Beneath this task are records; print exactly the stretch of them from the line with "U1 pin GND: GND -> VBUS" through the line with "V1: AC 120V", both ends included.
Segment Open
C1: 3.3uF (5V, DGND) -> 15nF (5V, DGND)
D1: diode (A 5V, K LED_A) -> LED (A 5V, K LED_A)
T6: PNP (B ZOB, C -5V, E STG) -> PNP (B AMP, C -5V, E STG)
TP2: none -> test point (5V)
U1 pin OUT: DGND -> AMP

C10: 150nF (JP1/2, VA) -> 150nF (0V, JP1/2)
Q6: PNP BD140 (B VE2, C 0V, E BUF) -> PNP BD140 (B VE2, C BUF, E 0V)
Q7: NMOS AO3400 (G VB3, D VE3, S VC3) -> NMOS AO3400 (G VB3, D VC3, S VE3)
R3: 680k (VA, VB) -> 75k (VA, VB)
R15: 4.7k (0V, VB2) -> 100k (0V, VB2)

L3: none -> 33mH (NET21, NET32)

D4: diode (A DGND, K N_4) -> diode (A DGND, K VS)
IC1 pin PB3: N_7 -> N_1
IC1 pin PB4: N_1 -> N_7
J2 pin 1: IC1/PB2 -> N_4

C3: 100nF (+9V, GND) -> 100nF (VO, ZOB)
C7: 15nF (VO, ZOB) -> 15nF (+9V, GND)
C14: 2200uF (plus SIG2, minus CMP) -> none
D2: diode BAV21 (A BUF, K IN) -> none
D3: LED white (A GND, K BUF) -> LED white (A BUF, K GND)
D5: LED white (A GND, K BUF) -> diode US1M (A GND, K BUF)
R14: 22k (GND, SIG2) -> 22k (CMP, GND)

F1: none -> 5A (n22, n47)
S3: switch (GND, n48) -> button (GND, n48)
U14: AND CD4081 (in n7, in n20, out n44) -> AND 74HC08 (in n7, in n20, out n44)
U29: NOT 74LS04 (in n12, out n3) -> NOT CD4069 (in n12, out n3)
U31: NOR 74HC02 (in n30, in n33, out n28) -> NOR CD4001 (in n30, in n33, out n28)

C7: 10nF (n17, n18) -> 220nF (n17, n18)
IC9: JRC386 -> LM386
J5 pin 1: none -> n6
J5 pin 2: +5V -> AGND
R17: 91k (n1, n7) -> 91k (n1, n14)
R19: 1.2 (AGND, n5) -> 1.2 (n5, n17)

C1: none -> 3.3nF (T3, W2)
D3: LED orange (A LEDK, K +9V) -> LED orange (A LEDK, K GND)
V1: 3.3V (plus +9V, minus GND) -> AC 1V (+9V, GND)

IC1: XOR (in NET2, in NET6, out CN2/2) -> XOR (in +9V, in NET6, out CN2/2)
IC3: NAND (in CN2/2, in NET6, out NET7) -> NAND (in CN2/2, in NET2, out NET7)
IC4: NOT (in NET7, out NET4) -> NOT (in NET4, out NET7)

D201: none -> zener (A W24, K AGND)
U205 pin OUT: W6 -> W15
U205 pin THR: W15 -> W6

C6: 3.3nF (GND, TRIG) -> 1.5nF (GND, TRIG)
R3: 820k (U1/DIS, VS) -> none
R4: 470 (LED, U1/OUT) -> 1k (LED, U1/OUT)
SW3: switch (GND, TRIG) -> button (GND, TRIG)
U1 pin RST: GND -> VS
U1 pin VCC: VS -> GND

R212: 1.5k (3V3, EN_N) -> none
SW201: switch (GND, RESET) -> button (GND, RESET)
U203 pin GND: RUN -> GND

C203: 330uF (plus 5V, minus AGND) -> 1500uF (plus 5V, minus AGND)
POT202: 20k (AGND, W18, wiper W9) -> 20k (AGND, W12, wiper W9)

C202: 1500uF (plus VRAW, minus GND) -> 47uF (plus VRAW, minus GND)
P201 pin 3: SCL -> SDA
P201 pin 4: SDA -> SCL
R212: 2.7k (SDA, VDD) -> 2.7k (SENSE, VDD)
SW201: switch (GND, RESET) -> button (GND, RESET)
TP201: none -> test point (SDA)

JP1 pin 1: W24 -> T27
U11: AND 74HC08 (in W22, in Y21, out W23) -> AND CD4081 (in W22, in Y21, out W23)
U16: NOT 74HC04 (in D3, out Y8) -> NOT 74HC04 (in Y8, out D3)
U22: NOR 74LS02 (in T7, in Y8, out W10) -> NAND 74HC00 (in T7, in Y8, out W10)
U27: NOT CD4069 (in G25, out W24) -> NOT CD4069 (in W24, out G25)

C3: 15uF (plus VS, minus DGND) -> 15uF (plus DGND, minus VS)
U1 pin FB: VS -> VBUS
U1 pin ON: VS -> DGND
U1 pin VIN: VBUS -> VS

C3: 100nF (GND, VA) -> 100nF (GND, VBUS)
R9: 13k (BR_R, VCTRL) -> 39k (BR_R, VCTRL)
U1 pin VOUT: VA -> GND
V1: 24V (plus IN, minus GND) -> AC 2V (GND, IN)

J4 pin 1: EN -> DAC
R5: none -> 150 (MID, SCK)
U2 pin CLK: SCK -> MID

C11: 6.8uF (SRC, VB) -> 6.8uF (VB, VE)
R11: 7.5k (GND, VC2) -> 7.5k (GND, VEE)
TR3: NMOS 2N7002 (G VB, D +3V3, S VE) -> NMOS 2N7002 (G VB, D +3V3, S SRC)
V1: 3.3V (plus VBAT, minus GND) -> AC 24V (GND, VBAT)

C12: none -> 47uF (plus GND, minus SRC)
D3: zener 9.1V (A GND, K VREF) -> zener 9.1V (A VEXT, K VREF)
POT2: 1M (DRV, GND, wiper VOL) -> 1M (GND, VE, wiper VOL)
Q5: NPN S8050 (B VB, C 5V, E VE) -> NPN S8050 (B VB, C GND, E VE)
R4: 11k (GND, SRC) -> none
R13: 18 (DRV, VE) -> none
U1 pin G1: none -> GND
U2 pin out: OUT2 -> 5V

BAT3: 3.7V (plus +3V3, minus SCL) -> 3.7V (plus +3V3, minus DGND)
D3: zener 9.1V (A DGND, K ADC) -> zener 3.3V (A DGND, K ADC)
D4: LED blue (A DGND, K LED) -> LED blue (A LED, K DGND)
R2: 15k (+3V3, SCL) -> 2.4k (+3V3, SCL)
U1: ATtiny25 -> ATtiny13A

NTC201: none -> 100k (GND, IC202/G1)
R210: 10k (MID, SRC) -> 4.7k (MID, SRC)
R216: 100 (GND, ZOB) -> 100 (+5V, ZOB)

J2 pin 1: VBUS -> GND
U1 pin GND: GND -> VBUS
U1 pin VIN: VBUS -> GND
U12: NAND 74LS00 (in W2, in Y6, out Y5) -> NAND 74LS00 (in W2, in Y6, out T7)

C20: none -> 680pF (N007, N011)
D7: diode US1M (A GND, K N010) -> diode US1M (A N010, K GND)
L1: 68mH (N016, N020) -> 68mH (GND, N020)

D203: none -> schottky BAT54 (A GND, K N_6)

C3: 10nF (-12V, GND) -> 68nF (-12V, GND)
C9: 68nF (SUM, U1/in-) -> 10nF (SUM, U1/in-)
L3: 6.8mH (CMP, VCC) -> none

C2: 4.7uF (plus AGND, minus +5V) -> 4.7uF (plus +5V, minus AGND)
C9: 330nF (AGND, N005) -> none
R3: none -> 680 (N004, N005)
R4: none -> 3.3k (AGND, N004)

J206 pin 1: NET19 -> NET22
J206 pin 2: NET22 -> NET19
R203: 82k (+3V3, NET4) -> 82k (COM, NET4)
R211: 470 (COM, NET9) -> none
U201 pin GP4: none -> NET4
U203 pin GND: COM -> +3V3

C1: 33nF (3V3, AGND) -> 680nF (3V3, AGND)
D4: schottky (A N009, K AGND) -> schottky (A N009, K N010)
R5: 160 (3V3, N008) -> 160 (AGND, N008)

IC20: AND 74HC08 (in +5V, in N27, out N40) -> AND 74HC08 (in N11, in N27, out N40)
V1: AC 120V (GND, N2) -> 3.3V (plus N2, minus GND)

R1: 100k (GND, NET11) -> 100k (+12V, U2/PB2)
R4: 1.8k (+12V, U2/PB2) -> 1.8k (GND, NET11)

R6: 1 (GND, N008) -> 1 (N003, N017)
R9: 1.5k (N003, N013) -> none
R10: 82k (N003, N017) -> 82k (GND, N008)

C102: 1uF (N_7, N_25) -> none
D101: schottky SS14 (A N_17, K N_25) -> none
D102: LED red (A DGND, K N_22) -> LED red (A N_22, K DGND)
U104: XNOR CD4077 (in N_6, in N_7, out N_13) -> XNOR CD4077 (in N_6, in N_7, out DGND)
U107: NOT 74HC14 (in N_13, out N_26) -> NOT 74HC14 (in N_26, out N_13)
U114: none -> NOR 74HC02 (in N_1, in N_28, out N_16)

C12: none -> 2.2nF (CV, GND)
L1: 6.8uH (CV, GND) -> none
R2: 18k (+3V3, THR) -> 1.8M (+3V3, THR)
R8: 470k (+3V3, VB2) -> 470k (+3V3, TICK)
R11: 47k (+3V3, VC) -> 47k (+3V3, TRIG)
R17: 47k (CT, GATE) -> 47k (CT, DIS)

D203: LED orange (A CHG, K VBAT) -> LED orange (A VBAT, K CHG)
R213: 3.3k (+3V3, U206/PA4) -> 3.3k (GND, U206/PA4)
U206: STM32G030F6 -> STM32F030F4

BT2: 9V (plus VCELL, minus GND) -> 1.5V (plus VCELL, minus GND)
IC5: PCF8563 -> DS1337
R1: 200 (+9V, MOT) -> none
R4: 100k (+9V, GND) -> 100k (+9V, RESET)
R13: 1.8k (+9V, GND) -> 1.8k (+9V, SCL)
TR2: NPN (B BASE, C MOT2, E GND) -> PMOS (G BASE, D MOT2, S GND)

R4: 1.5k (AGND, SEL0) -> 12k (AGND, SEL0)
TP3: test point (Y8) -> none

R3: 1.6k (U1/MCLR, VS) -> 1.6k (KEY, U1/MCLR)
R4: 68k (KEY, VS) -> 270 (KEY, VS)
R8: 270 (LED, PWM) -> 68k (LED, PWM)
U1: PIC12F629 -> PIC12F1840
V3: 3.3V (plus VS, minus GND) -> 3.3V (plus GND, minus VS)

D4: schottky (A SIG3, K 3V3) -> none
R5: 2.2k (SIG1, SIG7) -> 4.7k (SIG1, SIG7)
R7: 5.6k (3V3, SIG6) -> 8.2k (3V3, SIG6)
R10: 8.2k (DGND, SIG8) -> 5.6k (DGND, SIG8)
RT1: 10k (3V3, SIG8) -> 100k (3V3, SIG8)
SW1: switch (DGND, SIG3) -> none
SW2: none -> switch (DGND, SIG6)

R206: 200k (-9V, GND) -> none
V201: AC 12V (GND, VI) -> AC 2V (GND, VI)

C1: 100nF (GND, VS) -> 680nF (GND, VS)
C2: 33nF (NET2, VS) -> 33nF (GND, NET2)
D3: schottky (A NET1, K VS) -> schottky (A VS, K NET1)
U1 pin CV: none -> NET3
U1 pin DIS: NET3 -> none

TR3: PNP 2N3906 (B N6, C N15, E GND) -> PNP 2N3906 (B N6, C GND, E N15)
Segment Closed
• [OUTPUT]
U1 pin GND: GND -> VBUS
U1 pin VIN: VBUS -> GND
U12: NAND 74LS00 (in W2, in Y6, out Y5) -> NAND 74LS00 (in W2, in Y6, out T7)

C20: none -> 680pF (N007, N011)
D7: diode US1M (A GND, K N010) -> diode US1M (A N010, K GND)
L1: 68mH (N016, N020) -> 68mH (GND, N020)

D203: none -> schottky BAT54 (A GND, K N_6)

C3: 10nF (-12V, GND) -> 68nF (-12V, GND)
C9: 68nF (SUM, U1/in-) -> 10nF (SUM, U1/in-)
L3: 6.8mH (CMP, VCC) -> none

C2: 4.7uF (plus AGND, minus +5V) -> 4.7uF (plus +5V, minus AGND)
C9: 330nF (AGND, N005) -> none
R3: none -> 680 (N004, N005)
R4: none -> 3.3k (AGND, N004)

J206 pin 1: NET19 -> NET22
J206 pin 2: NET22 -> NET19
R203: 82k (+3V3, NET4) -> 82k (COM, NET4)
R211: 470 (COM, NET9) -> none
U201 pin GP4: none -> NET4
U203 pin GND: COM -> +3V3

C1: 33nF (3V3, AGND) -> 680nF (3V3, AGND)
D4: schottky (A N009, K AGND) -> schottky (A N009, K N010)
R5: 160 (3V3, N008) -> 160 (AGND, N008)

IC20: AND 74HC08 (in +5V, in N27, out N40) -> AND 74HC08 (in N11, in N27, out N40)
V1: AC 120V (GND, N2) -> 3.3V (plus N2, minus GND)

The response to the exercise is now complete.